(Records from a data source)

::::

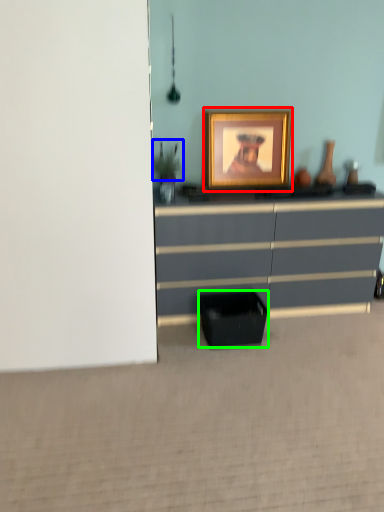
Question: Which object is the farthest from picture frame (highlighted by a red box)? Choose among these: plant (highlighted by a blue box) or cabinetry (highlighted by a green box).

Choices:
 (A) plant
 (B) cabinetry

Answer: (B)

::::

__OBJECTIVE__:
Lay out every line of all the records above as a numbered list, skipping blank lines. Leave the pictures out.

__TASK SOLUTION__:
1. Question: Which object is the farthest from picture frame (highlighted by a red box)? Choose among these: plant (highlighted by a blue box) or cabinetry (highlighted by a green box).
2. Choices:
3.  (A) plant
4.  (B) cabinetry
5. Answer: (B)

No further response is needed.